→ **What the exercise asks**:
Pull out each row below that contains the string "right". Count a match only when the case is the same.

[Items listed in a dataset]

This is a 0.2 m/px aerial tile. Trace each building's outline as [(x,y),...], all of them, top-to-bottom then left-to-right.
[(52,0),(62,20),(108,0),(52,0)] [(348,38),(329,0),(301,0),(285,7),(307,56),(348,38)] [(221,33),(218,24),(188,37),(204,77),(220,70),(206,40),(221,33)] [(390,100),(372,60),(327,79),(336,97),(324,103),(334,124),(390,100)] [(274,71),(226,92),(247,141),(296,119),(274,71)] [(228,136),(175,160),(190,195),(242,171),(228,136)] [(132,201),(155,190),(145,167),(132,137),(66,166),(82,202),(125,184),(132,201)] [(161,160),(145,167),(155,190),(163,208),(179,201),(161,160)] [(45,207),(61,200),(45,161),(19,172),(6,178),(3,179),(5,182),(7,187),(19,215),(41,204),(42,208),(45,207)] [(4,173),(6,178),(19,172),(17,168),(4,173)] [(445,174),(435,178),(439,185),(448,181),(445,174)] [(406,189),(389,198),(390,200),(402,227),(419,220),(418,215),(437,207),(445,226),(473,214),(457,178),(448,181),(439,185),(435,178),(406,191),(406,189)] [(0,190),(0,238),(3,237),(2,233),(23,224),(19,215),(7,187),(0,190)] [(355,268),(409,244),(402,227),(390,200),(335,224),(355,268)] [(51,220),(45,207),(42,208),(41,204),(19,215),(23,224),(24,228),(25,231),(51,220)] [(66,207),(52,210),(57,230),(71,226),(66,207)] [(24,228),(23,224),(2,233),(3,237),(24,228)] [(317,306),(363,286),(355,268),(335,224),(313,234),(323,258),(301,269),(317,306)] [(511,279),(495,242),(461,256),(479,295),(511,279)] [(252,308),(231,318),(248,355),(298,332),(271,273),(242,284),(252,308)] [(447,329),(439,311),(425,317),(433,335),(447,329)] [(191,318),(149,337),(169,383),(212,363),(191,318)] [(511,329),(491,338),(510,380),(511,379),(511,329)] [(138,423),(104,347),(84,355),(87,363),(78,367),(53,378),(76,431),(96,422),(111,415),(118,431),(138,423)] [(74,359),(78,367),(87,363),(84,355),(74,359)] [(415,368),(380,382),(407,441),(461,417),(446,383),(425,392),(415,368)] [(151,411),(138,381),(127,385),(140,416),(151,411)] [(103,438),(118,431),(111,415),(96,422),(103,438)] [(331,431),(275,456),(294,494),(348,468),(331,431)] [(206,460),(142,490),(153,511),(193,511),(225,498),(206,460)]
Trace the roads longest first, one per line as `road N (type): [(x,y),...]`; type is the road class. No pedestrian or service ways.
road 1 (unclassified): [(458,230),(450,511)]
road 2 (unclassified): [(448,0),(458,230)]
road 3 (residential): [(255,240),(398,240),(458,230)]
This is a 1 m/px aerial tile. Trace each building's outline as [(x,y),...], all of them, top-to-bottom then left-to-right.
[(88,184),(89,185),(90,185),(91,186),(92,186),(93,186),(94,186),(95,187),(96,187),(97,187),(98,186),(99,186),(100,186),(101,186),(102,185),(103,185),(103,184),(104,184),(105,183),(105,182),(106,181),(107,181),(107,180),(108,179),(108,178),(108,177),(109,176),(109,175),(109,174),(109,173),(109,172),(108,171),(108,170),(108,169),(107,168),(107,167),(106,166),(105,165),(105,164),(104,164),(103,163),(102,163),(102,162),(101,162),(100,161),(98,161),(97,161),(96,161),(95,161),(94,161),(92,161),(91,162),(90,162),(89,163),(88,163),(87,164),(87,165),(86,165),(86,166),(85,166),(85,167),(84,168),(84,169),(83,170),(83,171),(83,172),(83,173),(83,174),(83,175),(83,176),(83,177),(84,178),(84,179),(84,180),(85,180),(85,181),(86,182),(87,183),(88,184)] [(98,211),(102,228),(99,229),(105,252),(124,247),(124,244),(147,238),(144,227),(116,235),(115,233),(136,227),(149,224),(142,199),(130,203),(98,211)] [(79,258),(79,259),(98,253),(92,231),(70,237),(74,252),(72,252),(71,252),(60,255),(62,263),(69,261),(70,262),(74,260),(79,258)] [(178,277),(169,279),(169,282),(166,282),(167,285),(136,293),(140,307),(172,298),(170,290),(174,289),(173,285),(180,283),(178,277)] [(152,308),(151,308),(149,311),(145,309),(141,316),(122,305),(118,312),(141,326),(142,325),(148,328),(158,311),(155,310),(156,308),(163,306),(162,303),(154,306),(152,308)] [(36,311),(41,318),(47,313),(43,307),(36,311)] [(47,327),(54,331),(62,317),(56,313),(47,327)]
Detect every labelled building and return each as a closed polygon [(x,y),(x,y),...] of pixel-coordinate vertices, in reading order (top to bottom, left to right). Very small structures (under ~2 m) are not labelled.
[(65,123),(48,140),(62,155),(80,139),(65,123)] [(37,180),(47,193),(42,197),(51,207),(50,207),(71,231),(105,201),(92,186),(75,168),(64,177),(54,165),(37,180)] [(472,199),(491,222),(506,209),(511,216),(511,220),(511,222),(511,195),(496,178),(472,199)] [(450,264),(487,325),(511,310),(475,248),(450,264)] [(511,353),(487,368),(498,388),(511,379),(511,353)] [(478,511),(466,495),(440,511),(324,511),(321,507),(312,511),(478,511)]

→ **Result of this exercise**:
This is a 0.2 m/px aerial tile. Trace each building's outline as [(x,y),...], all of them, top-to-bottom then left-to-right.
This is a 1 m/px aerial tile. Trace each building's outline as [(x,y),...], all of them, top-to-bottom then left-to-right.
Detect every labelled building and return each as a closed polygon [(x,y),(x,y),...] of pixel-coordinate vertices, in reading order (top to bottom, left to right). Very small structures (under ~2 m) are not labelled.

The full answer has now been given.